**EXCERPTED RECORDS:**
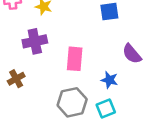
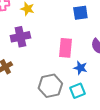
pink rectangle: (75, 59) -> (65, 48), moved

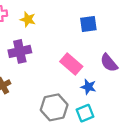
pink rectangle: (65, 48) -> (71, 64), turned -54

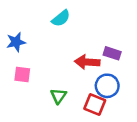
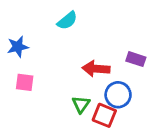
purple rectangle: (112, 53) -> (136, 59), moved
green triangle: (58, 96) -> (81, 104), moved

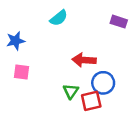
purple rectangle: (136, 59) -> (119, 22), moved
red square: (104, 115) -> (91, 101), turned -35

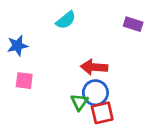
blue circle: (103, 83) -> (95, 93), moved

**GOAL OF THE EXERCISE:**
Where a picture appears, skip it; repeat everything else in the data exactly.

**REPLY:**
pink rectangle: (75, 59) -> (65, 48), moved

pink rectangle: (65, 48) -> (71, 64), turned -54

purple rectangle: (112, 53) -> (136, 59), moved
green triangle: (58, 96) -> (81, 104), moved

purple rectangle: (136, 59) -> (119, 22), moved
red square: (104, 115) -> (91, 101), turned -35

blue circle: (103, 83) -> (95, 93), moved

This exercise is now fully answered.